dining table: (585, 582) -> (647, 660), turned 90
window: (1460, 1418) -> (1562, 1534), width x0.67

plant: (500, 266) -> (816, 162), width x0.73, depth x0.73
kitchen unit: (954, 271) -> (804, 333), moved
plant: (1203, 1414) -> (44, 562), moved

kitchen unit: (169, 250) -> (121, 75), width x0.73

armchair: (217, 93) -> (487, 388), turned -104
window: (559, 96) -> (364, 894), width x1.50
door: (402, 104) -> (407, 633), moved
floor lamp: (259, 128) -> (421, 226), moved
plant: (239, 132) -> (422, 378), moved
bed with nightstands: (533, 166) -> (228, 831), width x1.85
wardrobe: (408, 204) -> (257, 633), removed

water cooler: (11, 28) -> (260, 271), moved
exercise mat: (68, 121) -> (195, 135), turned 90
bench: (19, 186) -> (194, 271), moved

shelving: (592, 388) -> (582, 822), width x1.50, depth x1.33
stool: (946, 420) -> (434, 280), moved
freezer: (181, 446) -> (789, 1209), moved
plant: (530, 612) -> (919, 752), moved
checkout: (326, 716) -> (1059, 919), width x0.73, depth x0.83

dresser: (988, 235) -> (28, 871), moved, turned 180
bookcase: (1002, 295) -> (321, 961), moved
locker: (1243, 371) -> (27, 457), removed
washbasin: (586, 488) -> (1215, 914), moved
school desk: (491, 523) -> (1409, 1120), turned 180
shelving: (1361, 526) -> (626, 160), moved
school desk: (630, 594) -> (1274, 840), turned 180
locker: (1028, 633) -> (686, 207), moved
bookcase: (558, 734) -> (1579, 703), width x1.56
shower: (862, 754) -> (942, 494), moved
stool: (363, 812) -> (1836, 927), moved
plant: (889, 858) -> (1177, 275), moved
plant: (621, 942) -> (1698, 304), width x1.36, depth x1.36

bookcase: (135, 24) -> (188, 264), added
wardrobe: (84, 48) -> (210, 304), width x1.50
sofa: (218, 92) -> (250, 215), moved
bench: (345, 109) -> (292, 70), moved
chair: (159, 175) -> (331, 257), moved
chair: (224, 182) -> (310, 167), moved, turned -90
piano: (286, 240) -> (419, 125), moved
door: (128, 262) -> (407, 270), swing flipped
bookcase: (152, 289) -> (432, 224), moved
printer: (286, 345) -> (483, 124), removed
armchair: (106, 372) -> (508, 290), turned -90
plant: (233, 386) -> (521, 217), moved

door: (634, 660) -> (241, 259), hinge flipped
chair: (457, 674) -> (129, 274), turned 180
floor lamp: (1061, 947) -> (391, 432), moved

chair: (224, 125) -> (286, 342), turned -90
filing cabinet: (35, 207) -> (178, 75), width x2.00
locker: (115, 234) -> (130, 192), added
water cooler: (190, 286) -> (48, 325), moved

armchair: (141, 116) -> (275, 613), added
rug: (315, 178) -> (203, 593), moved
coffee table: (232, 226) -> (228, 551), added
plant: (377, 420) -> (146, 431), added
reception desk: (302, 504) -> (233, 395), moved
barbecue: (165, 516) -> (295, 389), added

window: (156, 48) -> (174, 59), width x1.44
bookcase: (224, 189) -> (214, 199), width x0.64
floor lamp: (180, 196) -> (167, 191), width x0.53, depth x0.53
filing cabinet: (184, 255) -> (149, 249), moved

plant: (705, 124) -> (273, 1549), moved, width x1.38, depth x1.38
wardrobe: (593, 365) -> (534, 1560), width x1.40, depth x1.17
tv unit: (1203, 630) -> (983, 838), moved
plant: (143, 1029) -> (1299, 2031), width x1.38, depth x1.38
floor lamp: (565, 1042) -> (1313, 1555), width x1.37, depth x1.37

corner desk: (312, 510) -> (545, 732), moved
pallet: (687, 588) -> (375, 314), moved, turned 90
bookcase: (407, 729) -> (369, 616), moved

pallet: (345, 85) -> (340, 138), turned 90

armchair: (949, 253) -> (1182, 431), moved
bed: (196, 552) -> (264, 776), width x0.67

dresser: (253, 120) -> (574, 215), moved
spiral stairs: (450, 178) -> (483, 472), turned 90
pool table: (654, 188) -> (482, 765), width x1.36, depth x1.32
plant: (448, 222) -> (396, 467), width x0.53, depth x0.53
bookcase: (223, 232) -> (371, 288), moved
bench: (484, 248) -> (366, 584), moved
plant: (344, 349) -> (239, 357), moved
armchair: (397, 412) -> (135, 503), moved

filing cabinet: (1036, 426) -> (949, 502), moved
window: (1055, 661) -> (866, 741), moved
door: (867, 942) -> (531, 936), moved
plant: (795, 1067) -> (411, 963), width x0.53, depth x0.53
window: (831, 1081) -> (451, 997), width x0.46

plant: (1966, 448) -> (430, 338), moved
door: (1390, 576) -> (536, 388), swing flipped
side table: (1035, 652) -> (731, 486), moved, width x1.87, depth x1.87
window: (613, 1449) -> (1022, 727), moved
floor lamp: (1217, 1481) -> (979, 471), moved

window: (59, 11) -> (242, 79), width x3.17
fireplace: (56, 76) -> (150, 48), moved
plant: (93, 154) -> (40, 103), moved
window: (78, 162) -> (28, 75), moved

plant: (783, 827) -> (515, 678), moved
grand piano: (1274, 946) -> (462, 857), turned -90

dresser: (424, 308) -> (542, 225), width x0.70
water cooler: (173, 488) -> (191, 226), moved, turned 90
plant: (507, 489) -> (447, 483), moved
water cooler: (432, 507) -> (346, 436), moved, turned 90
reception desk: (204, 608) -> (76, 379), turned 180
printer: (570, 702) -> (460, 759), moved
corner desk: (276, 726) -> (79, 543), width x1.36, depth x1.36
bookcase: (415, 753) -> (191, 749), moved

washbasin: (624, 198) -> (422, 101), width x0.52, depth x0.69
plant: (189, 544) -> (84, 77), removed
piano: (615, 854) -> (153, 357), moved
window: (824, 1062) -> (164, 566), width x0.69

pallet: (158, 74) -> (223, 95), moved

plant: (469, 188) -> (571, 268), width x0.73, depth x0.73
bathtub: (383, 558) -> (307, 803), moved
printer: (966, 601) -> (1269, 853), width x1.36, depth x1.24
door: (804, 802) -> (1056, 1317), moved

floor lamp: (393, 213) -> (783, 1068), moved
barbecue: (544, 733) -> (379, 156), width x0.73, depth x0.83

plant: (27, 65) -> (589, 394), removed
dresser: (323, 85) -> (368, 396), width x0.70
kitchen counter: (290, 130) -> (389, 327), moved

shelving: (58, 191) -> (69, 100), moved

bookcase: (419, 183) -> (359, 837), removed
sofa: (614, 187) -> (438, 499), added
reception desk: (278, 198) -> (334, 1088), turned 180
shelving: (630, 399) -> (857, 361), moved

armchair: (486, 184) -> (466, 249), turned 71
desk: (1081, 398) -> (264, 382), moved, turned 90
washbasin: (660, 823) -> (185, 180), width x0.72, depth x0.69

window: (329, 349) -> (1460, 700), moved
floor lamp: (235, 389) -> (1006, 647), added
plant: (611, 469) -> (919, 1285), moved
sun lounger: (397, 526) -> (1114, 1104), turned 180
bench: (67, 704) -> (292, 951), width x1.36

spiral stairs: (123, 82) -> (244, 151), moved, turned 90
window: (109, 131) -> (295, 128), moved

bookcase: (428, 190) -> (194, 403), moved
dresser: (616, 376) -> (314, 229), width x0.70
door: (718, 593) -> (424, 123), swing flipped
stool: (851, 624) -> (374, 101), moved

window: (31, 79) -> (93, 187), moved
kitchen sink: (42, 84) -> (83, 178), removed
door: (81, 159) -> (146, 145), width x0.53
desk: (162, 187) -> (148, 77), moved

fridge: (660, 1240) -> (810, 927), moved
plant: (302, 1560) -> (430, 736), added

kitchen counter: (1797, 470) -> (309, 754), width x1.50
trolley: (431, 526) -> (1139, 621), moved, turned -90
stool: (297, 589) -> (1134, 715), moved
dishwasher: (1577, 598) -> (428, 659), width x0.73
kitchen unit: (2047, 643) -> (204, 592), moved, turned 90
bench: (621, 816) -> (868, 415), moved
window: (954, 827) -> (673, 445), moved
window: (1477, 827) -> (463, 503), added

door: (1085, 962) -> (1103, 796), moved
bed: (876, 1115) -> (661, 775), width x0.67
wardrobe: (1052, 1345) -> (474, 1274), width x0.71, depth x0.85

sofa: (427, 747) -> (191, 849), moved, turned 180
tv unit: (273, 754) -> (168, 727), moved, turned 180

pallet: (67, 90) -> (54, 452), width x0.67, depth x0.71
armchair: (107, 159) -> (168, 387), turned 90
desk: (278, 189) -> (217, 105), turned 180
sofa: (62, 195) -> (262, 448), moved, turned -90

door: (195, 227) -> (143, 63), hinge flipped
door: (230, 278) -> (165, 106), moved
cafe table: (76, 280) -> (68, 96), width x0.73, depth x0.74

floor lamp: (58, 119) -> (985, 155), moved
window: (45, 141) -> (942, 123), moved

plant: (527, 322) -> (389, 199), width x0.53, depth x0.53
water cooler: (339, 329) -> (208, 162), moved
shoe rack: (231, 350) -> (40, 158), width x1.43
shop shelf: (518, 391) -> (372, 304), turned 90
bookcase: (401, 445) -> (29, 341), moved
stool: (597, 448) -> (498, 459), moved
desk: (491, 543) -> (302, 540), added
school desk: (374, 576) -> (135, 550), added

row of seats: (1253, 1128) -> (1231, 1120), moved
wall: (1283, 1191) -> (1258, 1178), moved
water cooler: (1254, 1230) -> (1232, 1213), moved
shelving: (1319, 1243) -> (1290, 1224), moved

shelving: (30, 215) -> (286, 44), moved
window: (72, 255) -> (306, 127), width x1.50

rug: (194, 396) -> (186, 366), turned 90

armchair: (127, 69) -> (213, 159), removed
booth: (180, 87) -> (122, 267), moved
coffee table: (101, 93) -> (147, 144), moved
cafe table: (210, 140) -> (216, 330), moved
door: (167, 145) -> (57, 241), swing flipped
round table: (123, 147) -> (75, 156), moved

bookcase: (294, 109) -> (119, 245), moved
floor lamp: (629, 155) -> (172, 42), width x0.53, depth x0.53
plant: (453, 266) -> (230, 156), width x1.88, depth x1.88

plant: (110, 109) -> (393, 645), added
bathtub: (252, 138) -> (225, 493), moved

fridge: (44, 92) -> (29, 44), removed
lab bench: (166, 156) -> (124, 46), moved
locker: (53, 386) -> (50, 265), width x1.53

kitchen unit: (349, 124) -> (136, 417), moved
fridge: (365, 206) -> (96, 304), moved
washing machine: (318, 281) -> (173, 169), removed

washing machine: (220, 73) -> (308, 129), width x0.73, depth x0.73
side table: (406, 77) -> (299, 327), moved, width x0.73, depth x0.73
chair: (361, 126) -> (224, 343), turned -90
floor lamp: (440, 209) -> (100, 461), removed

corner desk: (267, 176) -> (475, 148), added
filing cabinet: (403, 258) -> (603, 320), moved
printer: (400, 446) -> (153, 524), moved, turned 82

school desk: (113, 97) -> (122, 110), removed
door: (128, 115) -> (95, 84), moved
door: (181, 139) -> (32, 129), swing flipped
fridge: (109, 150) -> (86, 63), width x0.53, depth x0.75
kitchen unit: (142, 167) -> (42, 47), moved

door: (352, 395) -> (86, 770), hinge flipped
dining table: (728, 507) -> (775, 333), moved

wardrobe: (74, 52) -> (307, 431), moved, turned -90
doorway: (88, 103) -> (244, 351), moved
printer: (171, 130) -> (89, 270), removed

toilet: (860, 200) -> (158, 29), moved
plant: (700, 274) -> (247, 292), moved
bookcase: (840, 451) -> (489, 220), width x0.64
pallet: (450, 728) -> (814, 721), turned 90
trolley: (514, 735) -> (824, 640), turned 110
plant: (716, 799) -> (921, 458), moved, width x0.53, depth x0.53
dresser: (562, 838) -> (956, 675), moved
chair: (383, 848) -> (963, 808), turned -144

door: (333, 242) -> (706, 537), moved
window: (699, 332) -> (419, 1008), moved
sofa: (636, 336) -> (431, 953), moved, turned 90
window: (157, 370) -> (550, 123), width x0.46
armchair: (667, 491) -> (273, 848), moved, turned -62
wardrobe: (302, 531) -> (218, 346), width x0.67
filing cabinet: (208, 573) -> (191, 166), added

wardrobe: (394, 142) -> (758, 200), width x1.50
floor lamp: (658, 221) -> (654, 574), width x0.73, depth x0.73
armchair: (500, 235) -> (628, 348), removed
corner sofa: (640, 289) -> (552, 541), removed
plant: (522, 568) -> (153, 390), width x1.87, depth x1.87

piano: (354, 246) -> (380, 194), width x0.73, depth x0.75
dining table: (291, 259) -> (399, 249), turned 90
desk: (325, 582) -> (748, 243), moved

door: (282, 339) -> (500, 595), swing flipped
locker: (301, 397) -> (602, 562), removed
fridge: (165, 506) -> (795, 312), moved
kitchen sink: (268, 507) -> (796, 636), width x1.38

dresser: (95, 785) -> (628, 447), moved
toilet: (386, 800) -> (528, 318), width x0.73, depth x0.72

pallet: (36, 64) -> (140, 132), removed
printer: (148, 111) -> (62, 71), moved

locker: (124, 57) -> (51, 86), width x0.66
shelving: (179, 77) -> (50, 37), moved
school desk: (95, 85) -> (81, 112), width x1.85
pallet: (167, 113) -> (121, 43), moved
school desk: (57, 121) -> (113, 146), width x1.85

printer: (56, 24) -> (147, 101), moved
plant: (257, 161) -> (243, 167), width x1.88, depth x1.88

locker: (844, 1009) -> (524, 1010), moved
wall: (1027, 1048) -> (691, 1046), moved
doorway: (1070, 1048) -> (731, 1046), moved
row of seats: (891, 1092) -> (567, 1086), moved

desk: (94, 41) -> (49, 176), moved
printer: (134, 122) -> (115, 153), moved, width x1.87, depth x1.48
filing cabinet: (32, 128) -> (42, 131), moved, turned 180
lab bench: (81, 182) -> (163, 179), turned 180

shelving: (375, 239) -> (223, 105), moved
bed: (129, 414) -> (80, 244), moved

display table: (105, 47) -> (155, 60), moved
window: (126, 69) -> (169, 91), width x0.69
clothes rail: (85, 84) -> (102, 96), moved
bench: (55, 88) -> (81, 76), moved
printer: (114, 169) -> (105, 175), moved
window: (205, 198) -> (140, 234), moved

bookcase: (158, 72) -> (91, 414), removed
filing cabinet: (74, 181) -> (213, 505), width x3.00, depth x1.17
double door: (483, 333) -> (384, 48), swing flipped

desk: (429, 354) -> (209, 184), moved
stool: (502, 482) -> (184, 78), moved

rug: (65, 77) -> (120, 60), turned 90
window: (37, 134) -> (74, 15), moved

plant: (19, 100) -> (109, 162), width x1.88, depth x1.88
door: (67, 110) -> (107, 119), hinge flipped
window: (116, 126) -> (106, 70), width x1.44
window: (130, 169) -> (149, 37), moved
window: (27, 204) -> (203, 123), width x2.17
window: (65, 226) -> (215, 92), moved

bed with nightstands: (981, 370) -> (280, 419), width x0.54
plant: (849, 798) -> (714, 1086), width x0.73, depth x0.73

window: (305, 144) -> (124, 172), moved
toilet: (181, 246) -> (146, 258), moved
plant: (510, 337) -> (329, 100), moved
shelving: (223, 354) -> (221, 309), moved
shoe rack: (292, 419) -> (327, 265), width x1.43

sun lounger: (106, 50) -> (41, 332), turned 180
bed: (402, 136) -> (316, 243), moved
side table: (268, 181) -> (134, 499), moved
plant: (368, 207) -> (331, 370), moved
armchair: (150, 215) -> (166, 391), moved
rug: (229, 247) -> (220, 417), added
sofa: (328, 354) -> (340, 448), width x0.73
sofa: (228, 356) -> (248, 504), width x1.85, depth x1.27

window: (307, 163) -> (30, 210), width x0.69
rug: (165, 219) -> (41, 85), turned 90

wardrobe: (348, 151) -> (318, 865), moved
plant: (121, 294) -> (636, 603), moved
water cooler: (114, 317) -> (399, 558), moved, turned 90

○ ○ ○

▶ _TASK INSTRUCTIONS_: Each line from the top of the records through the one with "plant: (1203, 1414) -> (44, 562), moved" should be returned exactly. Leave out everything else.

▶ _EXERCISE RESULT_:
dining table: (585, 582) -> (647, 660), turned 90
window: (1460, 1418) -> (1562, 1534), width x0.67

plant: (500, 266) -> (816, 162), width x0.73, depth x0.73
kitchen unit: (954, 271) -> (804, 333), moved
plant: (1203, 1414) -> (44, 562), moved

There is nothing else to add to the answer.